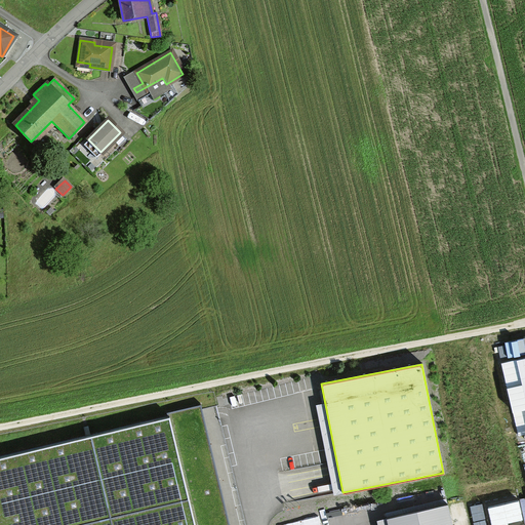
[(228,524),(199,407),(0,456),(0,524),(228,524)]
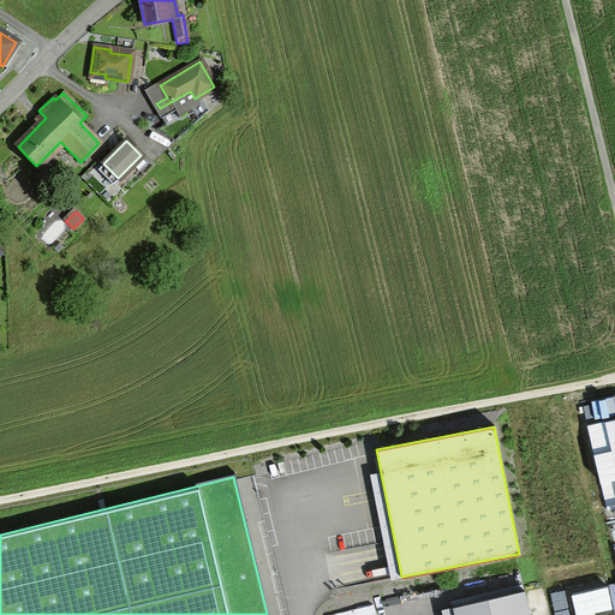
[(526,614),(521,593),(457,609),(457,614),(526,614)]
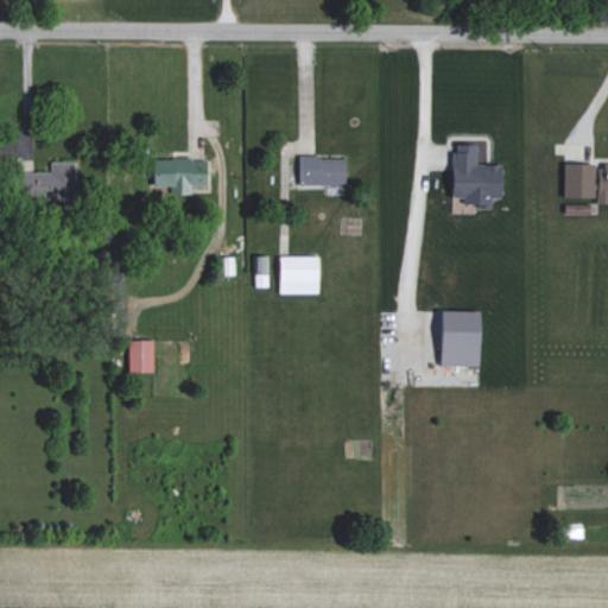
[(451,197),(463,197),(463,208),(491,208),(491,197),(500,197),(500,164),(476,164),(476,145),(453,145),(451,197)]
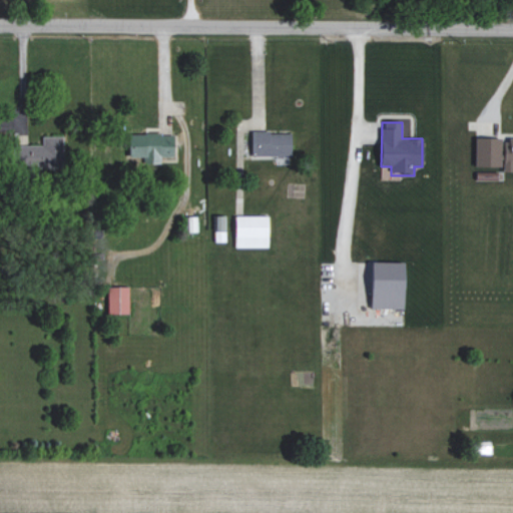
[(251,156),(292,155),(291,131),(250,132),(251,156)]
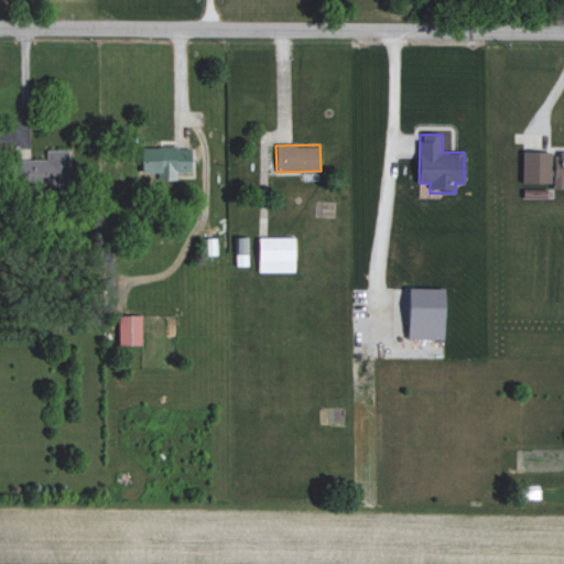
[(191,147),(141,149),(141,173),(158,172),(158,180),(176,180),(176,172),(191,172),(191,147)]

______

● **Task statement**
Without altering anything, output all the lines above but none of the images.

● **Answer**
[(228,524),(199,407),(0,456),(0,524),(228,524)]
[(526,614),(521,593),(457,609),(457,614),(526,614)]
[(451,197),(463,197),(463,208),(491,208),(491,197),(500,197),(500,164),(476,164),(476,145),(453,145),(451,197)]
[(251,156),(292,155),(291,131),(250,132),(251,156)]
[(191,147),(141,149),(141,173),(158,172),(158,180),(176,180),(176,172),(191,172),(191,147)]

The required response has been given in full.